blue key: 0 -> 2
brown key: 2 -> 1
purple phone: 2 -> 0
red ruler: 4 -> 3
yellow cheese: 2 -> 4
——————
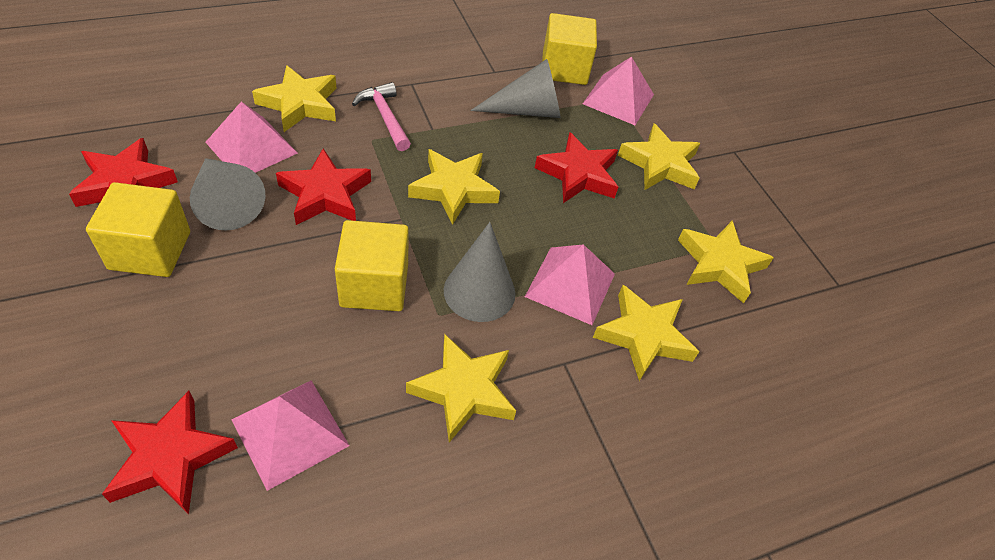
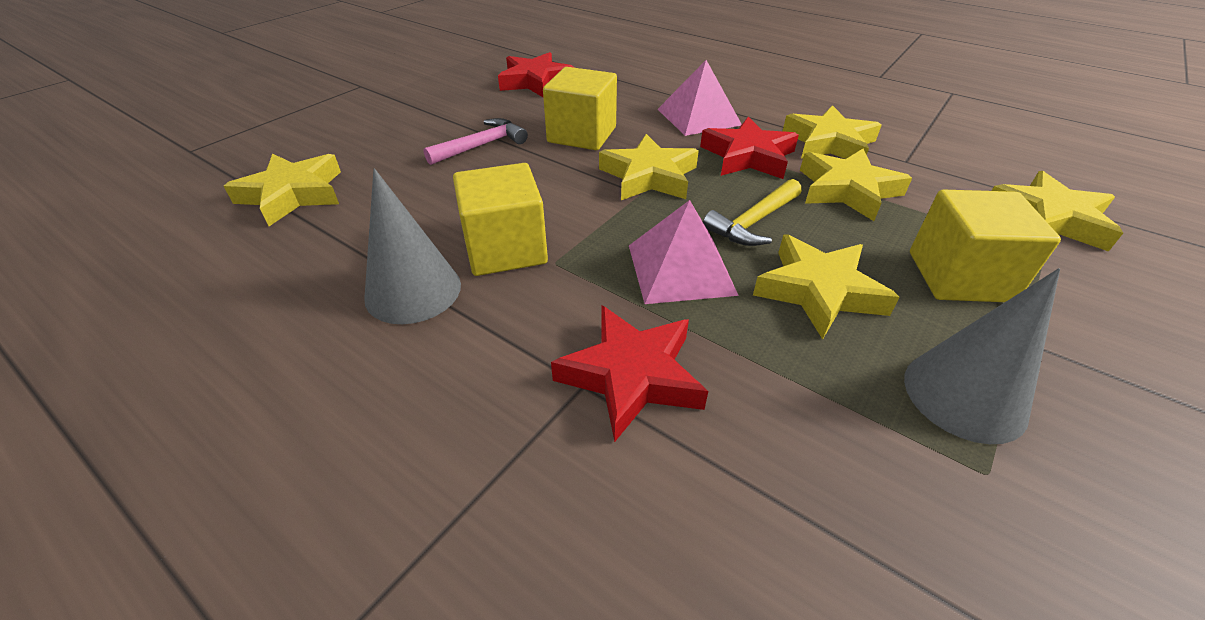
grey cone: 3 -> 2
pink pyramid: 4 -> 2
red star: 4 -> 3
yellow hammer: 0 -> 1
——————
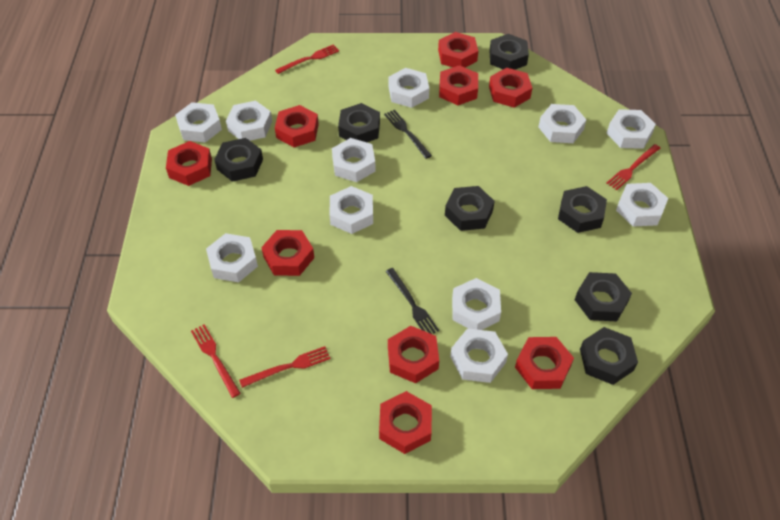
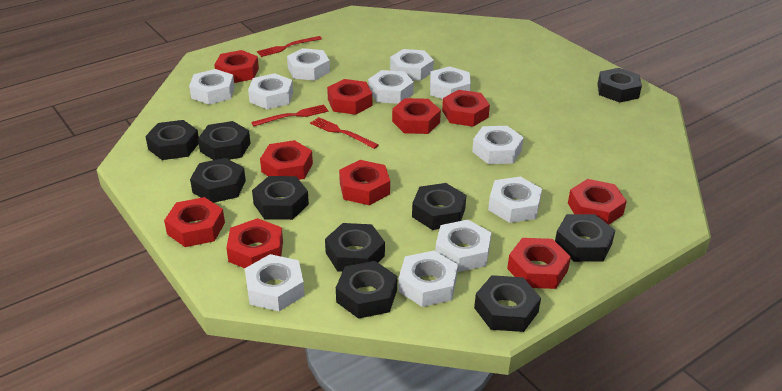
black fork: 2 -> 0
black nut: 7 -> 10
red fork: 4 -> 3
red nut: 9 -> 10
——————
§ Your assignment
Taking the records above, retype every line from the one with "black fork: 2 -> 0" down to the one with "red nut: 9 -> 10", exactly and with nothing else.

§ Solution for this task
black fork: 2 -> 0
black nut: 7 -> 10
red fork: 4 -> 3
red nut: 9 -> 10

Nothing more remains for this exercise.